▸ INSTRUCTIONS TO FOLLOW:
Looking at the listing below, retype exactly the lines starting at the one containing "FAN2 pin GND: GND -> 3V3" and ending at the one containing "FAN2 pin VCC: none -> 3V3", both included, and nothing else.

▸ THE DATA:
■ ■ ■
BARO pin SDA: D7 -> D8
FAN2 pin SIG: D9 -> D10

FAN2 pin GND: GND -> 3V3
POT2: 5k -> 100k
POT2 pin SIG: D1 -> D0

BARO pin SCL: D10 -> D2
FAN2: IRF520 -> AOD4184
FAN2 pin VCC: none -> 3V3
■ ■ ■
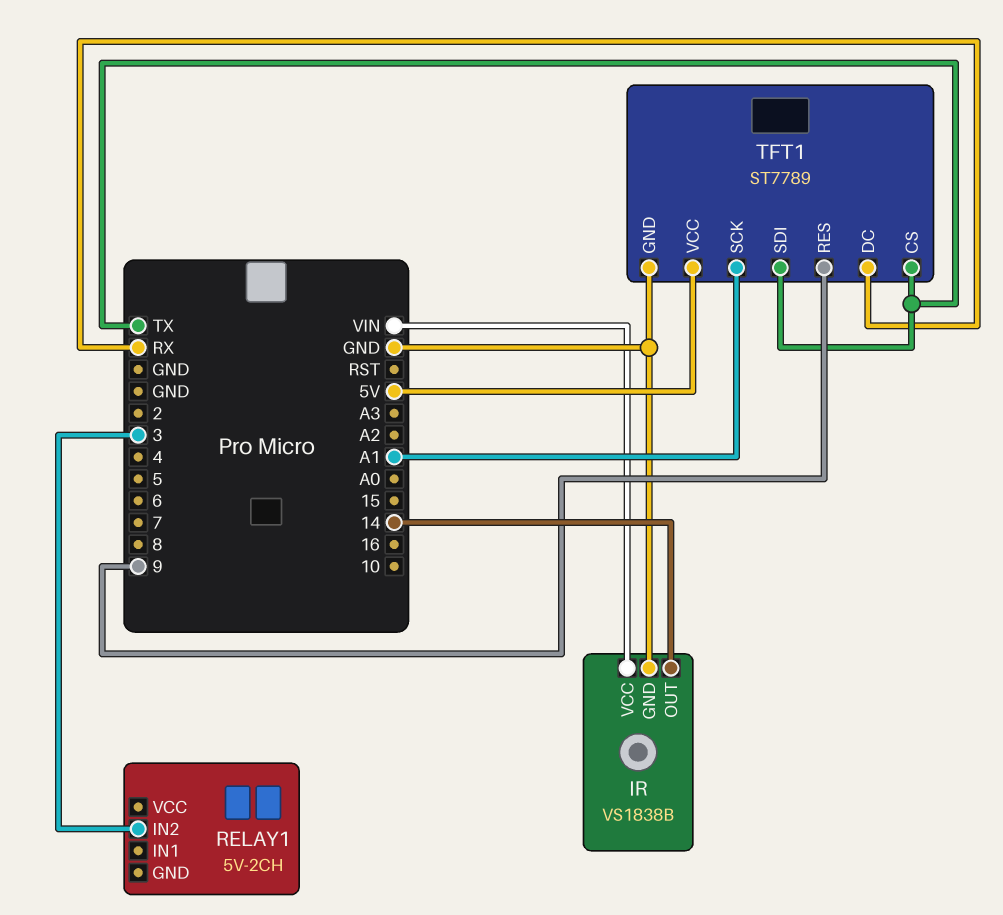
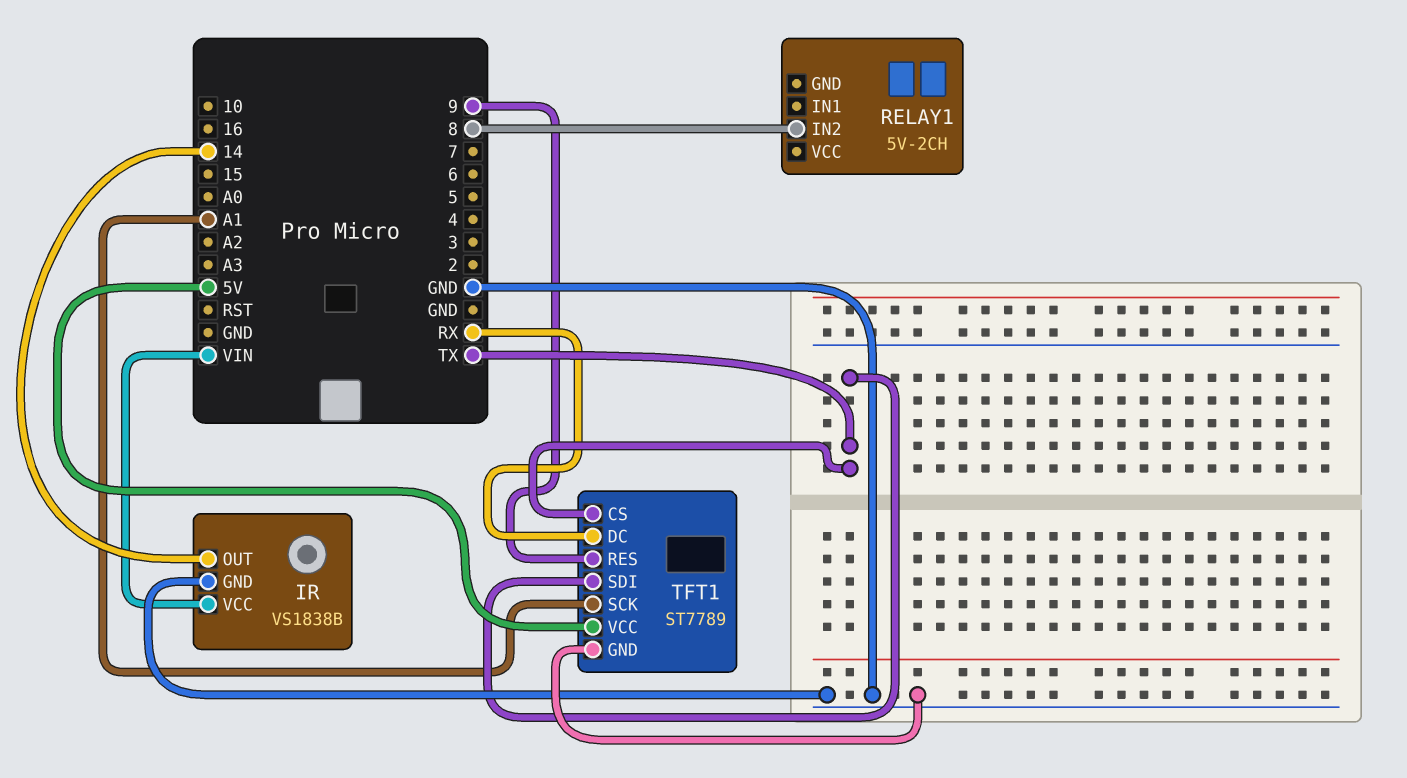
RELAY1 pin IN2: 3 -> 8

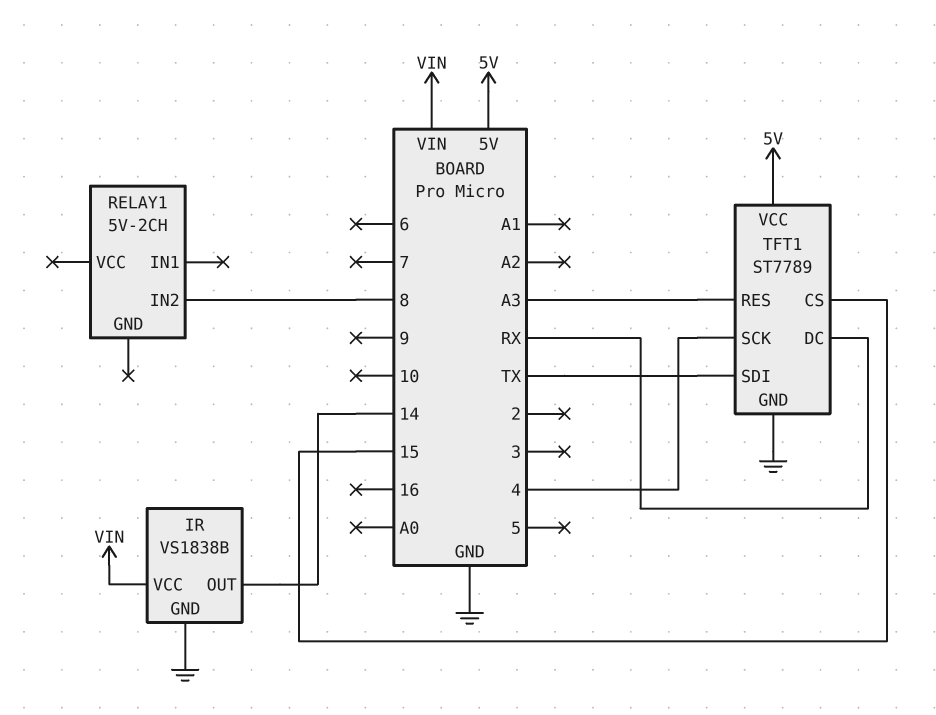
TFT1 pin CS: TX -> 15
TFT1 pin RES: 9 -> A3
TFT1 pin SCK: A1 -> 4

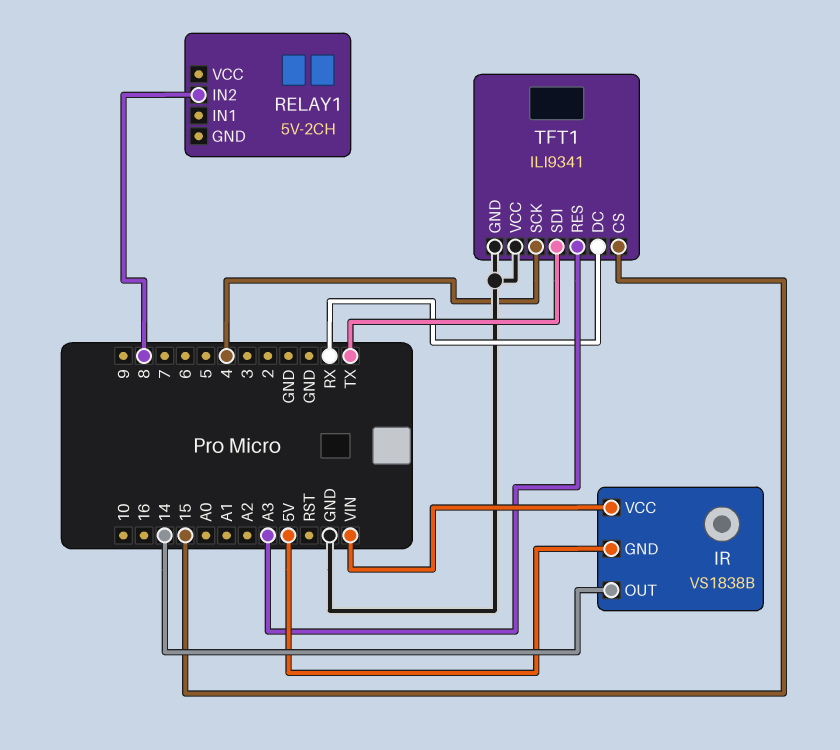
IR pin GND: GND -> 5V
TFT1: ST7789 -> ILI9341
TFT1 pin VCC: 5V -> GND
■ ■ ■
▸ TASK OUTPUT:
FAN2 pin GND: GND -> 3V3
POT2: 5k -> 100k
POT2 pin SIG: D1 -> D0

BARO pin SCL: D10 -> D2
FAN2: IRF520 -> AOD4184
FAN2 pin VCC: none -> 3V3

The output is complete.